Aim - Which lines in the entries below contain the string "kern"? Report each of those lines in full, treating uppercase and lowercase letters as different.

Recorded information -
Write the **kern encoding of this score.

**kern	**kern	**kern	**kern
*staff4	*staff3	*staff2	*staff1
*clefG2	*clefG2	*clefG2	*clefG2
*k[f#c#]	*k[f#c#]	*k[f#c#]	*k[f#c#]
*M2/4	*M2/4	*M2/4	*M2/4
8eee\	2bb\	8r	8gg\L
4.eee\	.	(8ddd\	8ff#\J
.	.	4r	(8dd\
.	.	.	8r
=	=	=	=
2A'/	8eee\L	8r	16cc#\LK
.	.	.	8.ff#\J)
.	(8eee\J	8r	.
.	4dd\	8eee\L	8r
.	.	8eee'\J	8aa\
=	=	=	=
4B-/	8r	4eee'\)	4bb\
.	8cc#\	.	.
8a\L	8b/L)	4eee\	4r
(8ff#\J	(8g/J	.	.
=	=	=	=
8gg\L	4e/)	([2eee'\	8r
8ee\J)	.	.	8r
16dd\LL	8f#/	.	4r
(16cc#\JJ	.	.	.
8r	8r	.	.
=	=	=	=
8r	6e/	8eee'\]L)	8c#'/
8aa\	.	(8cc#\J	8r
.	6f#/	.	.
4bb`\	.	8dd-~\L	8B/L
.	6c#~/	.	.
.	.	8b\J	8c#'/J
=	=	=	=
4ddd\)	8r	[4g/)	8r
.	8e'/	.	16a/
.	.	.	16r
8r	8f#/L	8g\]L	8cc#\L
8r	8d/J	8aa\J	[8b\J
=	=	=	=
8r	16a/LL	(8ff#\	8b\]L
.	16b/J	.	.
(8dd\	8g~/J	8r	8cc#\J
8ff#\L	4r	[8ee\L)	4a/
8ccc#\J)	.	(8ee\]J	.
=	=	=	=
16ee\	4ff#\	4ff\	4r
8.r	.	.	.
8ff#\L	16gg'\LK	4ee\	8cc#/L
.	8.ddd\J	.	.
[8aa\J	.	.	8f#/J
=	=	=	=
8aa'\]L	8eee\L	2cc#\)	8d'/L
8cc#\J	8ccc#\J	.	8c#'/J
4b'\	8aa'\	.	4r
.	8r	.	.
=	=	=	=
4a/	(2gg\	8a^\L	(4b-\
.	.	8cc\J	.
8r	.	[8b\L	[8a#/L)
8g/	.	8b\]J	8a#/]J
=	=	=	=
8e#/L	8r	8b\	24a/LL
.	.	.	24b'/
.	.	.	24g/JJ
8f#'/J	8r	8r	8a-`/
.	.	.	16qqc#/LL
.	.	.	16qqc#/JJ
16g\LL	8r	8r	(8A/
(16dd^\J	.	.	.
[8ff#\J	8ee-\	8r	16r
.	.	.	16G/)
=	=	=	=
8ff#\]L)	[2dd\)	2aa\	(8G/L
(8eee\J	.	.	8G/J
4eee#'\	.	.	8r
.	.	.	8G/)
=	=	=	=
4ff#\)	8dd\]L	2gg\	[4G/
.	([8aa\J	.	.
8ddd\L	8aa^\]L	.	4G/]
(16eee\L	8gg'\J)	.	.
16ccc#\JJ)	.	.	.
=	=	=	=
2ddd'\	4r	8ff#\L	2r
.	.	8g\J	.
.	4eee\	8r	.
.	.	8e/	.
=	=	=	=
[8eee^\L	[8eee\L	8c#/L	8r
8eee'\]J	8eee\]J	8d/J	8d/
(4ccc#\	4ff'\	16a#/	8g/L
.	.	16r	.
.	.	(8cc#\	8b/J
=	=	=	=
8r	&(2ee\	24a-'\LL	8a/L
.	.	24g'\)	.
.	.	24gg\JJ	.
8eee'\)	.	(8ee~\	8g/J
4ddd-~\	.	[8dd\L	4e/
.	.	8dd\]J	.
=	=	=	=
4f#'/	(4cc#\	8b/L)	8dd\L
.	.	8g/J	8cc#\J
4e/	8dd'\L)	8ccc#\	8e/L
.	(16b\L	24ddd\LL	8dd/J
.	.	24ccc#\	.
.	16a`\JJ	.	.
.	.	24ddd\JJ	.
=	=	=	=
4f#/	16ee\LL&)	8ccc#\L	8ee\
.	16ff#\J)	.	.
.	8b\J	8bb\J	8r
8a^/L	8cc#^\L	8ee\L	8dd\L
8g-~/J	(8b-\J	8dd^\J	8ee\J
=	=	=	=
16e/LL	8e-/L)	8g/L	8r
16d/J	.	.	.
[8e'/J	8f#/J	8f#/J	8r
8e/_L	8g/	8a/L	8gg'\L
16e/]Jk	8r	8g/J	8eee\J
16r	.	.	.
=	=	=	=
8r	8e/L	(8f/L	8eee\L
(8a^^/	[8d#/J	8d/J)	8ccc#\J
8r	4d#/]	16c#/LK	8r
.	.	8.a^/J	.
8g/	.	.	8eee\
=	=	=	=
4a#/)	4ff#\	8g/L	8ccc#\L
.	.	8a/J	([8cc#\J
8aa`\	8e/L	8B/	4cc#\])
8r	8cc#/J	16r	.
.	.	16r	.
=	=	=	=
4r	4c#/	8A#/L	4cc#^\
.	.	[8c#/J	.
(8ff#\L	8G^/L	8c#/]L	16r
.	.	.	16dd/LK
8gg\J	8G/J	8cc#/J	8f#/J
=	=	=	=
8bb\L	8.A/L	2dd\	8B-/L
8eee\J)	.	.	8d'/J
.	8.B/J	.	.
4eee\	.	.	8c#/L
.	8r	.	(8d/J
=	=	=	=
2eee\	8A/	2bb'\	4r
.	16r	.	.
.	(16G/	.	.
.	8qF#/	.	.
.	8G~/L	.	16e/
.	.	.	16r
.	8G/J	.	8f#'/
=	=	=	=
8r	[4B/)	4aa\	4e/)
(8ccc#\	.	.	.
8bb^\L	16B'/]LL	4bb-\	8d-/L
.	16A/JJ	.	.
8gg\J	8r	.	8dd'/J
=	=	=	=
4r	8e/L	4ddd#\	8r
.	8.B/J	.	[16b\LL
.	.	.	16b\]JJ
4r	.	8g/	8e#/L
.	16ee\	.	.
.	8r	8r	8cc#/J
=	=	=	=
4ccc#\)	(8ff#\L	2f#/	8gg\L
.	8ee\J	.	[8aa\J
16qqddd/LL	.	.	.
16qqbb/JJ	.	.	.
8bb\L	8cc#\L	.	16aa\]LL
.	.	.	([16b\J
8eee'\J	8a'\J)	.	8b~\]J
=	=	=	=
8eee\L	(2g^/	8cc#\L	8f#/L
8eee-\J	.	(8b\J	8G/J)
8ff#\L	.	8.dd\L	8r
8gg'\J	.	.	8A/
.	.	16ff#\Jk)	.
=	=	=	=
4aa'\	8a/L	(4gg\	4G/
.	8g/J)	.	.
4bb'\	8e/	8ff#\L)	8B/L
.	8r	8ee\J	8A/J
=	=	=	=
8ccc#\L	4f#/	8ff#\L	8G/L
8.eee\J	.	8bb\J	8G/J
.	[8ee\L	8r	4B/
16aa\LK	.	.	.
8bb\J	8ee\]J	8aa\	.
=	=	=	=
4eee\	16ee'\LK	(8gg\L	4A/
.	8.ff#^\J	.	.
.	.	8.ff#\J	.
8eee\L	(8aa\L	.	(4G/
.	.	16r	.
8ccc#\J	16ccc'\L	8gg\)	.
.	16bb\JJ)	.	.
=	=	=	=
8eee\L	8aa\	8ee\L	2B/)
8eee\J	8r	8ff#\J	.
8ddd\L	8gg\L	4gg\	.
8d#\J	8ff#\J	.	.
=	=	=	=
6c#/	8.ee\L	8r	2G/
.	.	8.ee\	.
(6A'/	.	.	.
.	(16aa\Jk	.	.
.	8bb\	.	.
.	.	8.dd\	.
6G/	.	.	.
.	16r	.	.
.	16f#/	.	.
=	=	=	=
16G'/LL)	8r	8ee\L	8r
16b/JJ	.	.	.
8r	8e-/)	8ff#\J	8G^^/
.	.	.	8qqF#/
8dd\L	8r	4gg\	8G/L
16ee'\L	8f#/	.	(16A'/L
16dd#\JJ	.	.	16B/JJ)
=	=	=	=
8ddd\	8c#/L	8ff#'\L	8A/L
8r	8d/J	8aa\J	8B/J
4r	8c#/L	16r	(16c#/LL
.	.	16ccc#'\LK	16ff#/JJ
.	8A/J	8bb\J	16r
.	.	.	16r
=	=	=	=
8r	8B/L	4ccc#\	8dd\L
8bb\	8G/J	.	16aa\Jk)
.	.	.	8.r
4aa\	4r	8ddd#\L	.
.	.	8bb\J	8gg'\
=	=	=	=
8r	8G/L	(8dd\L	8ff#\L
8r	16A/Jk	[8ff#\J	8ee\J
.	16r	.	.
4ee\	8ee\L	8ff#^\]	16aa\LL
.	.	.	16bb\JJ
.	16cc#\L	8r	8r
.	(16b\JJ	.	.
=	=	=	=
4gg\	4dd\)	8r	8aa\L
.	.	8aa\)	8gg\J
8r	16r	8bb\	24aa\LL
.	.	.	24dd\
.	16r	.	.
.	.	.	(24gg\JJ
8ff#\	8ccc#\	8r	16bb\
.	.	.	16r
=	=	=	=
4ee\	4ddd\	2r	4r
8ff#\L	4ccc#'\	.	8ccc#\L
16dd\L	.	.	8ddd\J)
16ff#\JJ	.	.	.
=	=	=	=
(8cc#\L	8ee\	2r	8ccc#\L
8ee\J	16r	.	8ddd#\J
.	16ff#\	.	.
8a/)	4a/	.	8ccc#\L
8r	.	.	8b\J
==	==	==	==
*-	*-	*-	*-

Result for this task -
Write the **kern encoding of this score.
**kern	**kern	**kern	**kern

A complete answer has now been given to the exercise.